Segment Start: INPUT RECORDS
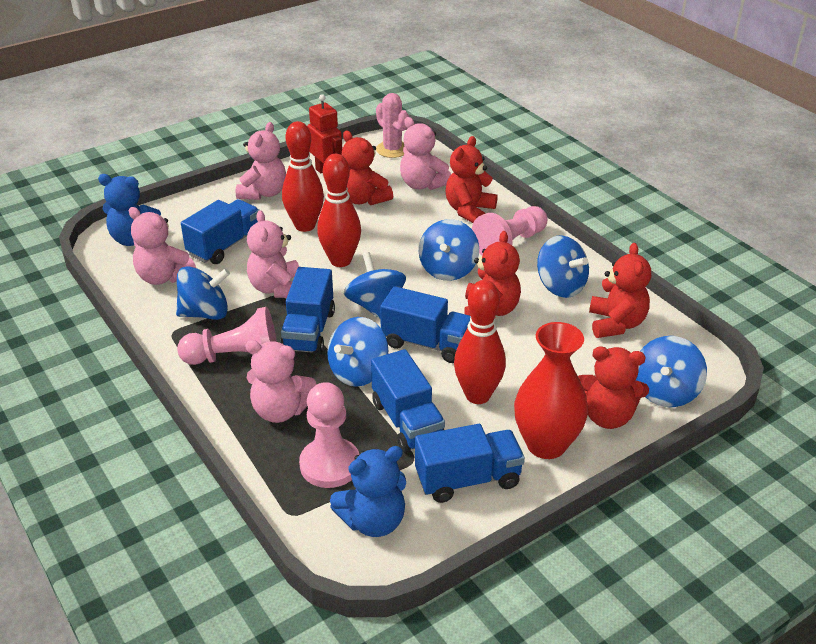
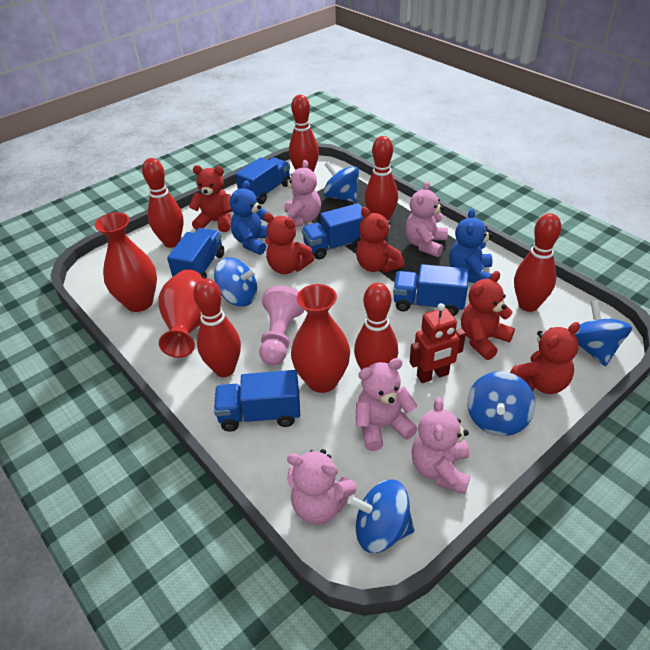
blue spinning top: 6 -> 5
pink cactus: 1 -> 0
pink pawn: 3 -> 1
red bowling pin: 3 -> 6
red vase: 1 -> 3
Segment End: INPUT RECORDS
Segment Start: INPUT RECORDS
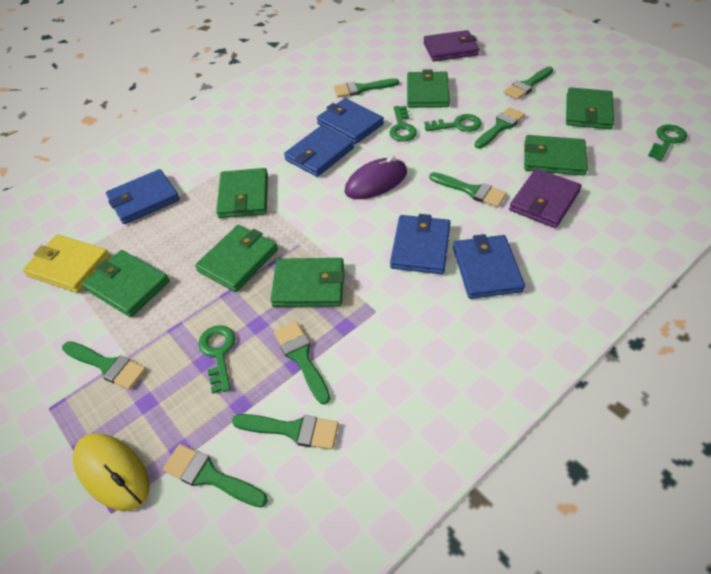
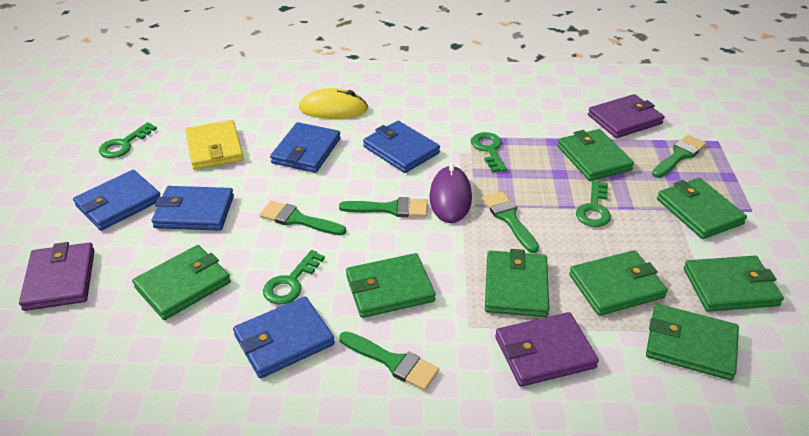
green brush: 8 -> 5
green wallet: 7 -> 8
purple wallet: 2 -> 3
Segment End: INPUT RECORDS
Segment Start: INPUT RECORDS
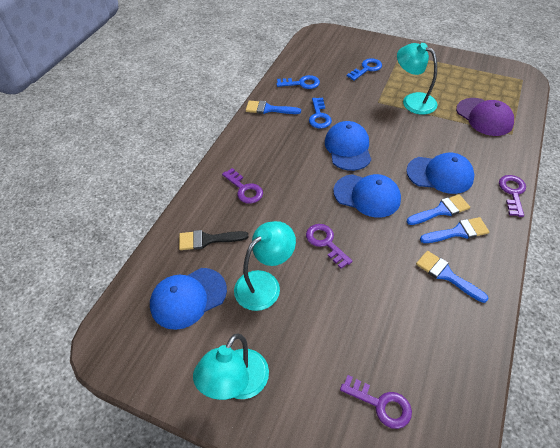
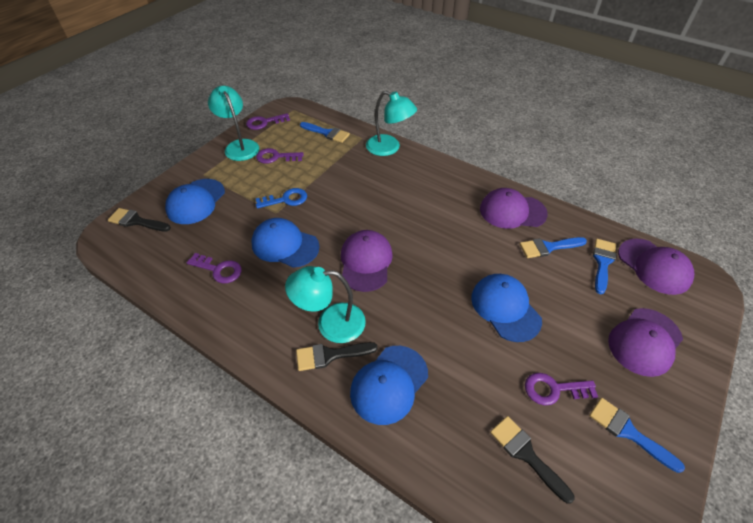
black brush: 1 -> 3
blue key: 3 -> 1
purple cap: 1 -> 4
Segment End: INPUT RECORDS
Return, unchanged, the run of lines above that opens with the line containing "blue spinning top: 6 -> 5" and closes with the line containing "red vase: 1 -> 3". Include both.

--- TASK SOLUTION ---
blue spinning top: 6 -> 5
pink cactus: 1 -> 0
pink pawn: 3 -> 1
red bowling pin: 3 -> 6
red vase: 1 -> 3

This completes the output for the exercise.